*DATA TO EXAMINE*.
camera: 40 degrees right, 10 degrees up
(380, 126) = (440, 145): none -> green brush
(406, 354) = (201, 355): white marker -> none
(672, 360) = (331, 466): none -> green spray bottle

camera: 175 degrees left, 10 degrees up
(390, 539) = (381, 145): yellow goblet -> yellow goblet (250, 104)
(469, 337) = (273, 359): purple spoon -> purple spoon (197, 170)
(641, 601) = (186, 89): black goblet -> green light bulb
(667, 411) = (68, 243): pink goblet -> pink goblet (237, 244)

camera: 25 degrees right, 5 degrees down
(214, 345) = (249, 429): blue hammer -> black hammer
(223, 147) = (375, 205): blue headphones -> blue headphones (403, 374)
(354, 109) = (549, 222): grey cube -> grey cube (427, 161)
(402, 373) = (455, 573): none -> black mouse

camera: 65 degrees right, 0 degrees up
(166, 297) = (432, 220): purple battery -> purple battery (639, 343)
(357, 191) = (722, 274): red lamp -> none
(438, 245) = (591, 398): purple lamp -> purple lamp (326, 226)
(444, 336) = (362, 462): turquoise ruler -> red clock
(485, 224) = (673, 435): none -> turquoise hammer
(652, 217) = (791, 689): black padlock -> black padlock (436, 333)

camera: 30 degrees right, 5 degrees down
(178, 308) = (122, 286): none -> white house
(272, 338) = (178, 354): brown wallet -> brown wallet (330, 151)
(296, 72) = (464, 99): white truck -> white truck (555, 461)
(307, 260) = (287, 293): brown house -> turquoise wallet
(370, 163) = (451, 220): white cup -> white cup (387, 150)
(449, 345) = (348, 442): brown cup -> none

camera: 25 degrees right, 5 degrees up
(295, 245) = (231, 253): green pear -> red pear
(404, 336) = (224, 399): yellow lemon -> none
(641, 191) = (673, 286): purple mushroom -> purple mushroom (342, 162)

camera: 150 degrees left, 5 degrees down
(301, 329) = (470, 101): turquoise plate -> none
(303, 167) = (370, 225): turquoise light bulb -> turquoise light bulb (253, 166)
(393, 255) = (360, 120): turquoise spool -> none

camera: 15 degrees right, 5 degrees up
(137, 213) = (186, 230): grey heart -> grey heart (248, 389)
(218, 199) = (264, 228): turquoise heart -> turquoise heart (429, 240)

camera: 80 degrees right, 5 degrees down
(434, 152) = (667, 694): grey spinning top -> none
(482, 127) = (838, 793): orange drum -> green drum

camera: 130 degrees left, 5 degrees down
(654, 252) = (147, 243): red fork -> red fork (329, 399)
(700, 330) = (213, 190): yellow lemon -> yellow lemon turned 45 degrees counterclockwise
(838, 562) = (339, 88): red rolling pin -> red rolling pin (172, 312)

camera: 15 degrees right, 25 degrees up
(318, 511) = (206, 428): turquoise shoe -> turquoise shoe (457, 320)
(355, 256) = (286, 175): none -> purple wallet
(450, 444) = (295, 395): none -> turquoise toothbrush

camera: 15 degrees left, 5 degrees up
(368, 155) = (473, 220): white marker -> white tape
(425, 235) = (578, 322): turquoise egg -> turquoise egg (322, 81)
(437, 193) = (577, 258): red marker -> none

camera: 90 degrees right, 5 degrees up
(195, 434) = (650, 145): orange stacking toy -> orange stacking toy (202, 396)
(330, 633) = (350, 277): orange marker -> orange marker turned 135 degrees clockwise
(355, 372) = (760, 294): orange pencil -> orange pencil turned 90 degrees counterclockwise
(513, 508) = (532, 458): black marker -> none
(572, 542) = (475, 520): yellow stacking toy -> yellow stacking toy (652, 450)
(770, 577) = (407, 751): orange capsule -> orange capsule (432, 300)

*REQUEST*.
Look above for the line with "(272, 338) = (178, 354): brown" and the line with "camera: 15 degrees right, 5 degrees up". Retype those two lines and every line between them exactly, adding nothing.

*ANSWER BOX*.
(272, 338) = (178, 354): brown wallet -> brown wallet (330, 151)
(296, 72) = (464, 99): white truck -> white truck (555, 461)
(307, 260) = (287, 293): brown house -> turquoise wallet
(370, 163) = (451, 220): white cup -> white cup (387, 150)
(449, 345) = (348, 442): brown cup -> none

camera: 25 degrees right, 5 degrees up
(295, 245) = (231, 253): green pear -> red pear
(404, 336) = (224, 399): yellow lemon -> none
(641, 191) = (673, 286): purple mushroom -> purple mushroom (342, 162)

camera: 150 degrees left, 5 degrees down
(301, 329) = (470, 101): turquoise plate -> none
(303, 167) = (370, 225): turquoise light bulb -> turquoise light bulb (253, 166)
(393, 255) = (360, 120): turquoise spool -> none

camera: 15 degrees right, 5 degrees up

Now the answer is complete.